### WORK REQUIRED
Starting at the line with "red line: (155, 134)", return every line through the final one of the data, word for word. Pictures stay out.

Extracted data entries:
______________________________
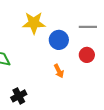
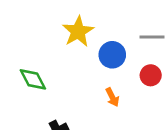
yellow star: (34, 23) -> (78, 31), turned -30

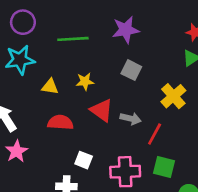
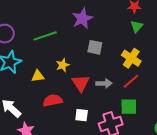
red triangle: (102, 110) -> (81, 83), turned 36
red line: (155, 134) -> (131, 81), moved, turned 36
white square: (84, 160) -> (82, 115), moved
green square: (164, 167) -> (129, 107), moved

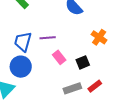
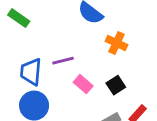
orange cross: (99, 37) -> (116, 43), moved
______________________________
### EXERCISE OUTPUT
red line: (155, 134) -> (131, 81), moved, turned 36
white square: (84, 160) -> (82, 115), moved
green square: (164, 167) -> (129, 107), moved

orange cross: (99, 37) -> (116, 43), moved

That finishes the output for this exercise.